#### TASK STATEMENT:
Your output should be the records below, word for word and picture-free.

#### PROVIDED RECORDS:

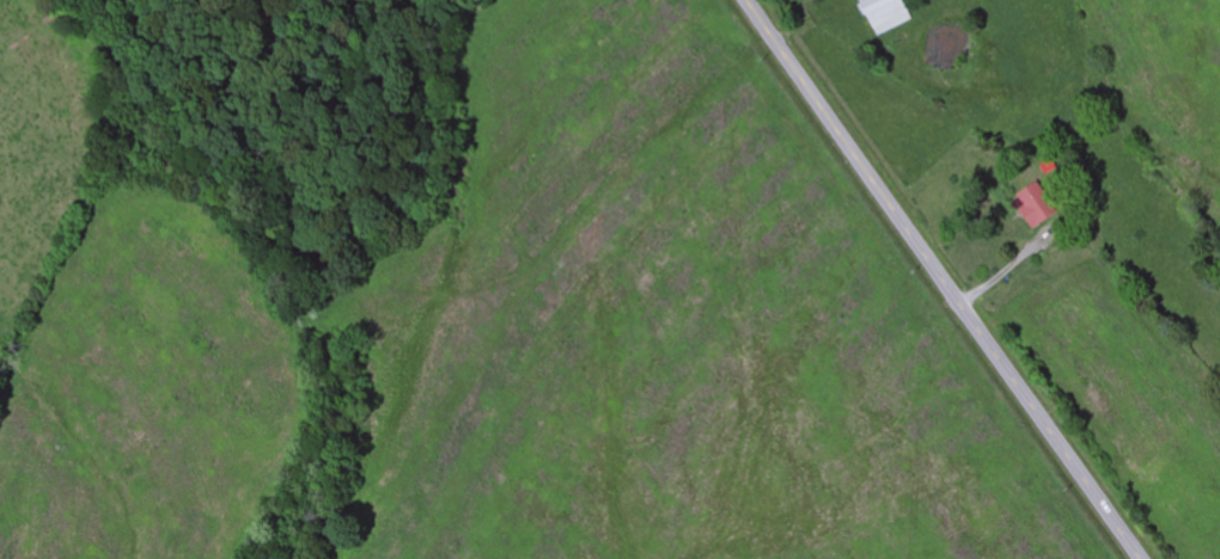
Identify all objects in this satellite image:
building: (875, 16)
building: (1028, 205)
road: (942, 279)

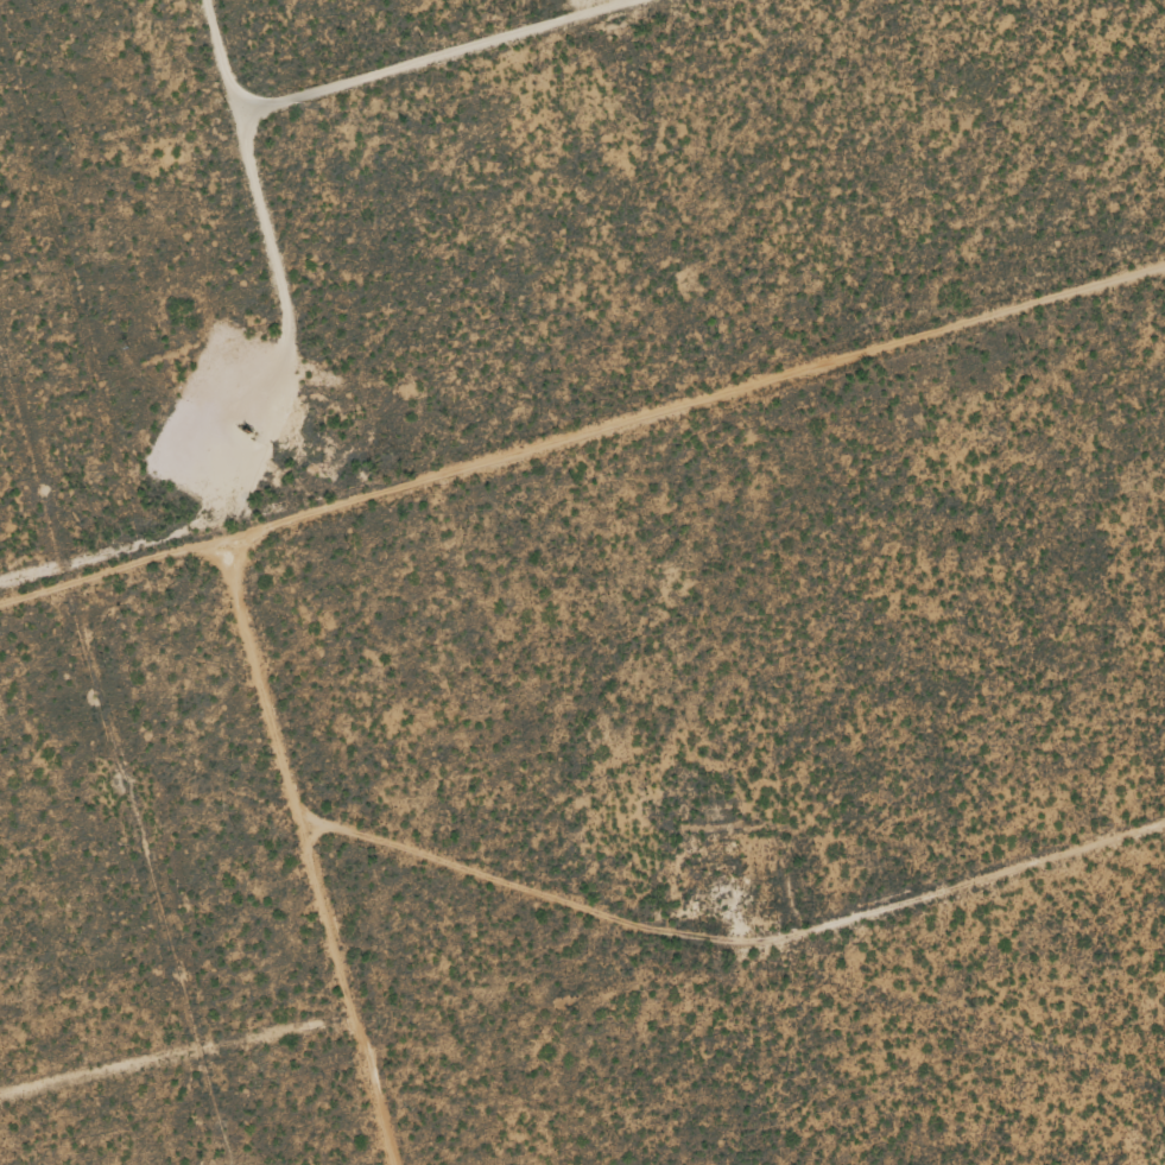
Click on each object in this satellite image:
road: (582, 420)
road: (314, 842)
road: (736, 955)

#### YOUR SOLUTION:
Identify all objects in this satellite image:
building: (875, 16)
building: (1028, 205)
road: (942, 279)

Click on each object in this satellite image:
road: (582, 420)
road: (314, 842)
road: (736, 955)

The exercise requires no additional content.